Content revision data
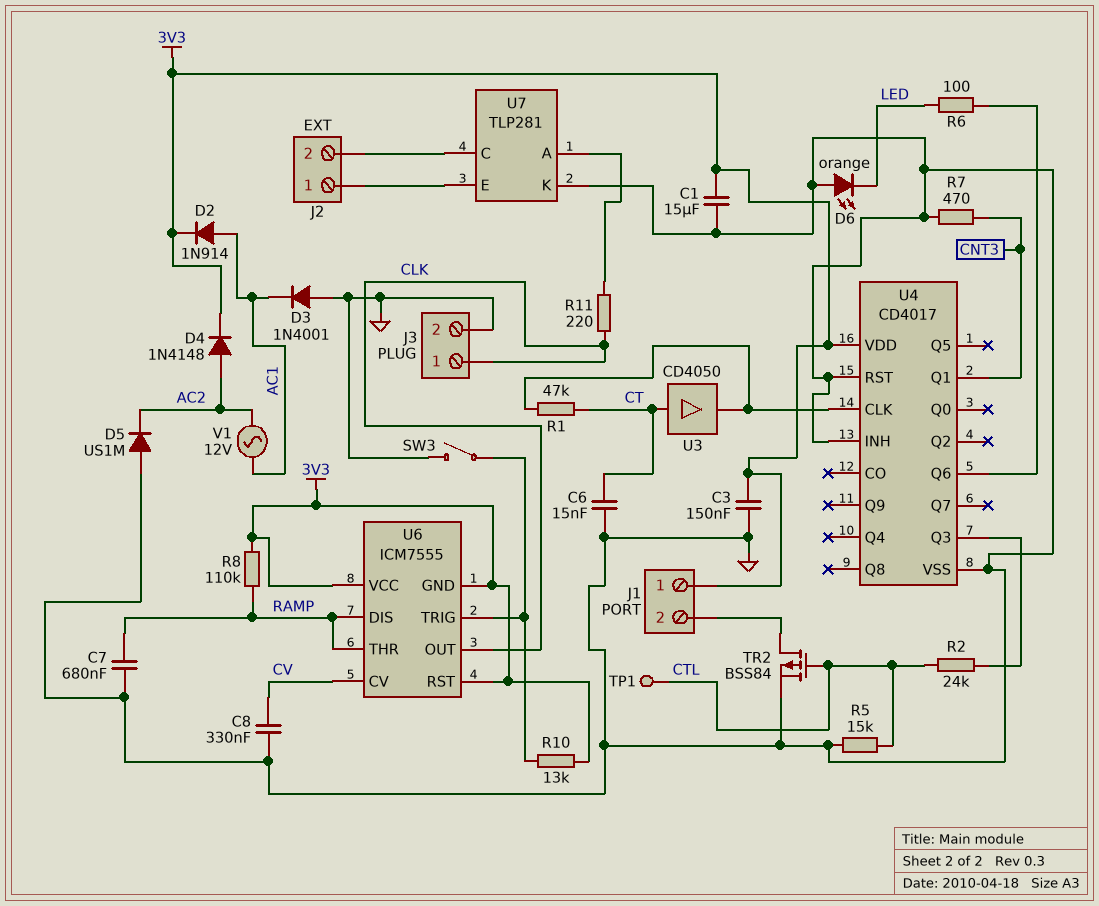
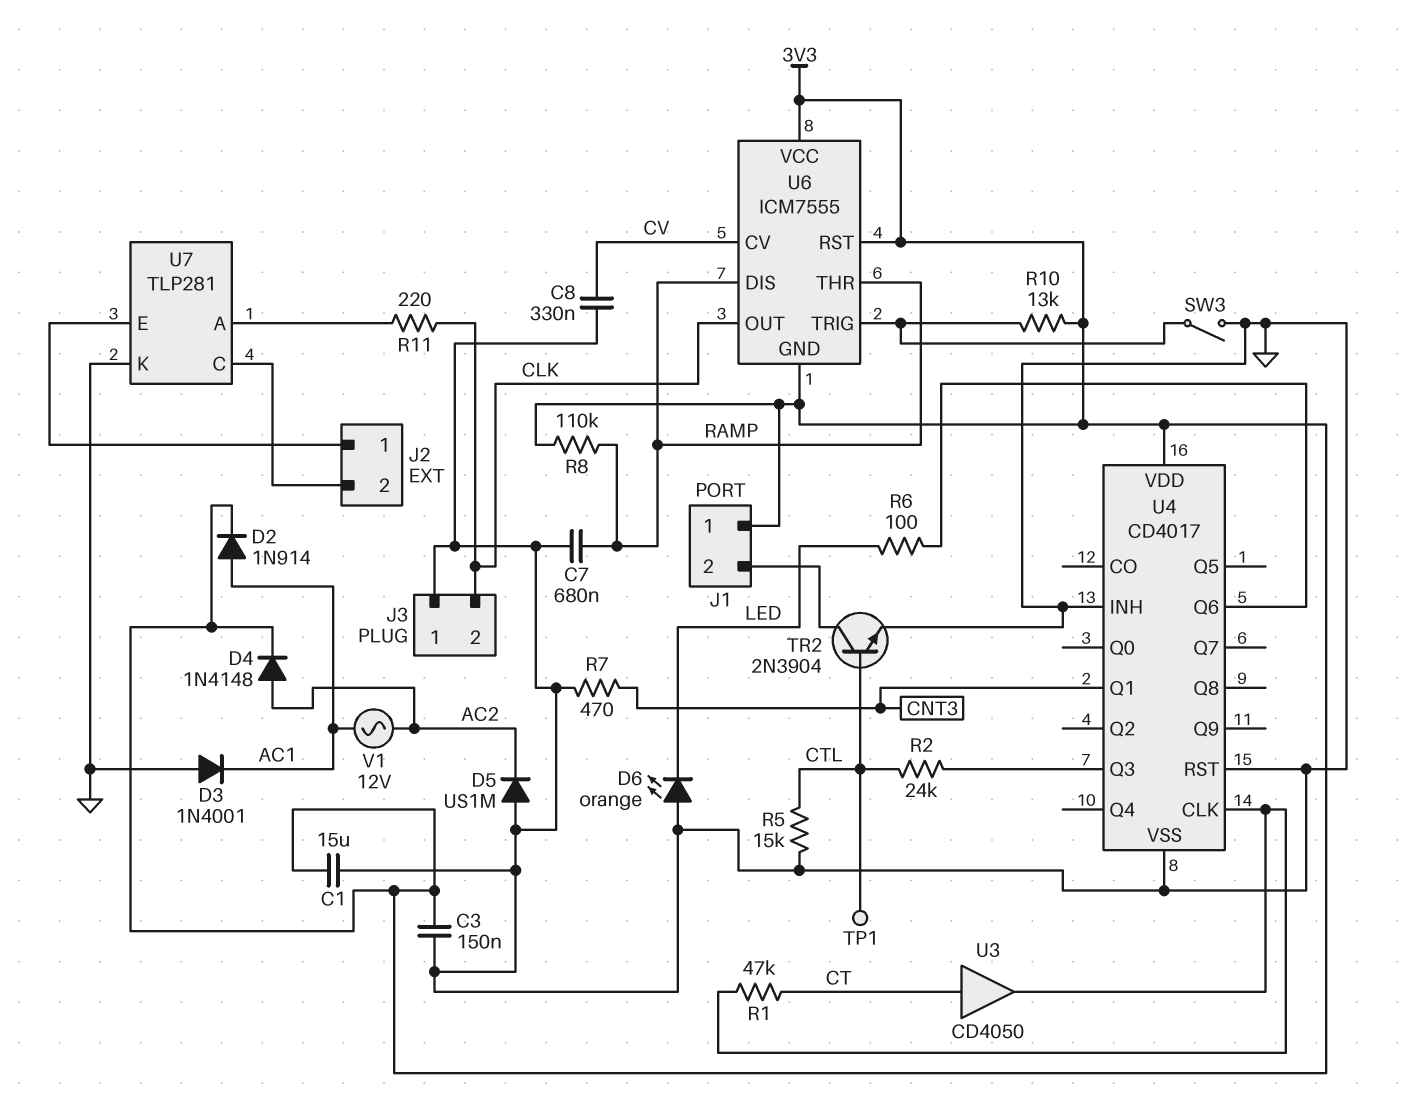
C6: 15nF (CT, GND) -> none
J3 pin 1: CLK -> GND
J3 pin 2: GND -> CLK
TR2: PMOS BSS84 (G CTL, D J1/2, S GND) -> NPN 2N3904 (B CTL, C J1/2, E GND)

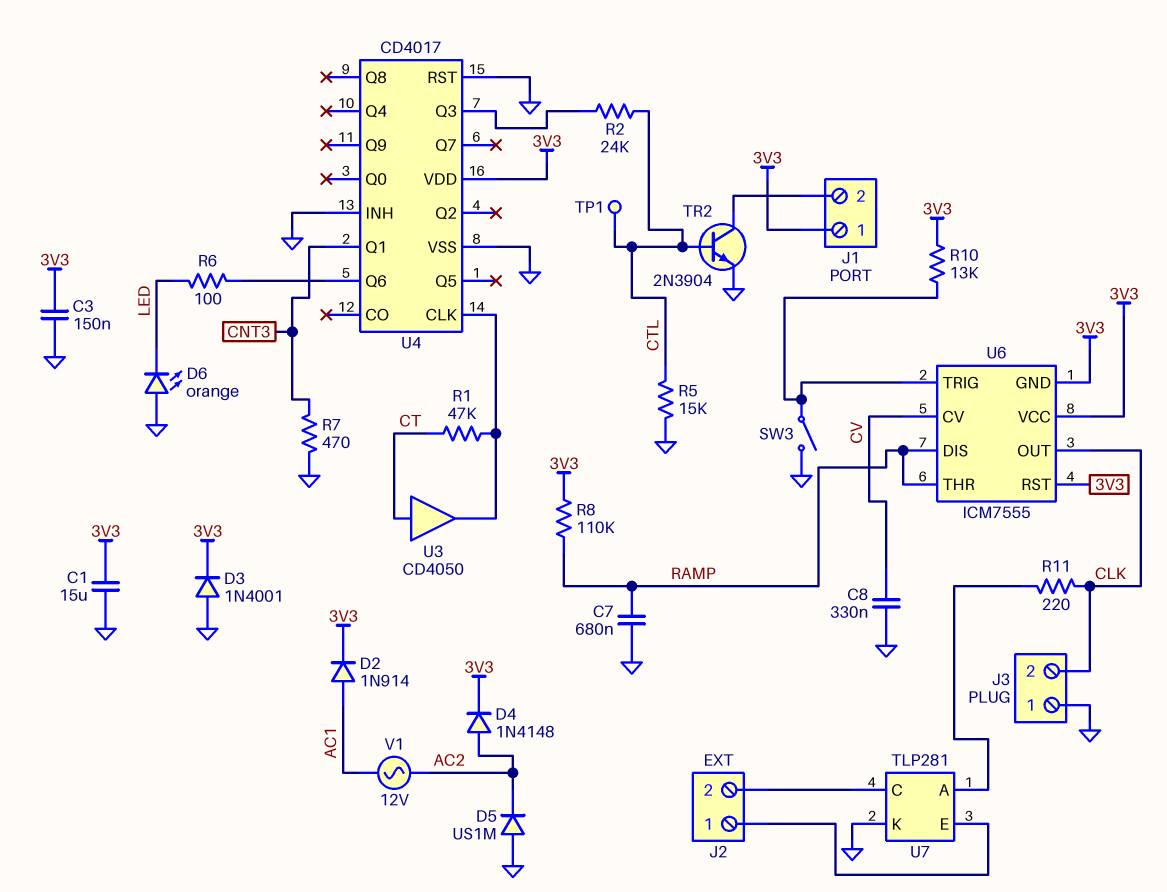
D3: diode 1N4001 (A GND, K AC1) -> diode 1N4001 (A GND, K 3V3)

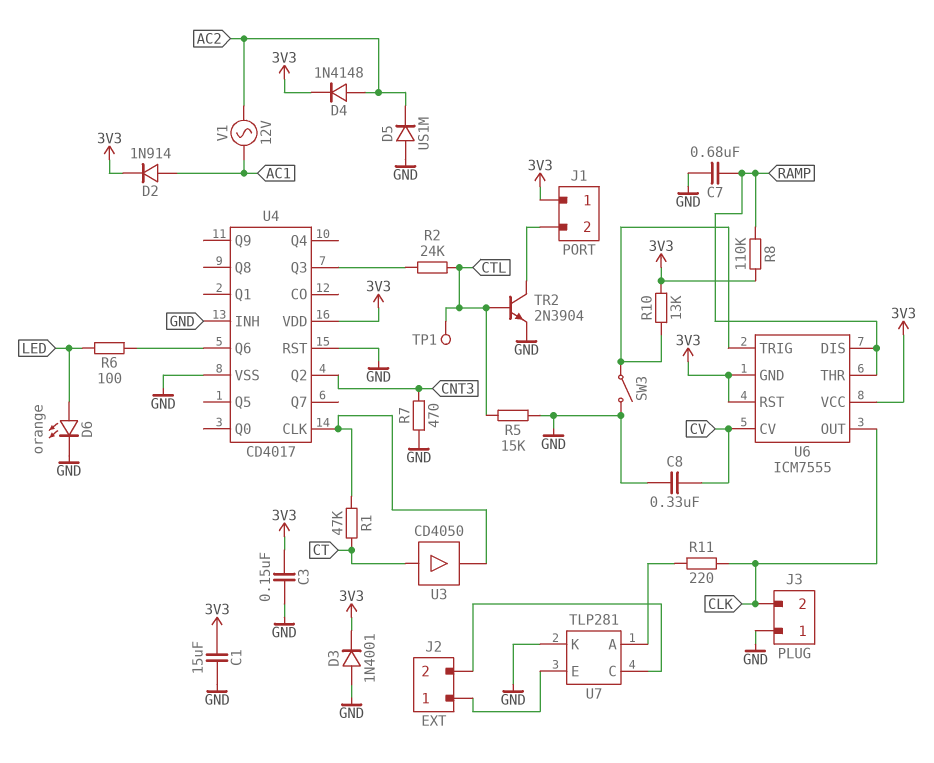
D6: LED orange (A GND, K LED) -> LED orange (A LED, K GND)
U4 pin Q1: CNT3 -> none
U4 pin Q2: none -> CNT3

**Work instructions:** Repeat every entry above exactly as written and omit any pictures it holds.

**Solution to this task:**
C6: 15nF (CT, GND) -> none
J3 pin 1: CLK -> GND
J3 pin 2: GND -> CLK
TR2: PMOS BSS84 (G CTL, D J1/2, S GND) -> NPN 2N3904 (B CTL, C J1/2, E GND)

D3: diode 1N4001 (A GND, K AC1) -> diode 1N4001 (A GND, K 3V3)

D6: LED orange (A GND, K LED) -> LED orange (A LED, K GND)
U4 pin Q1: CNT3 -> none
U4 pin Q2: none -> CNT3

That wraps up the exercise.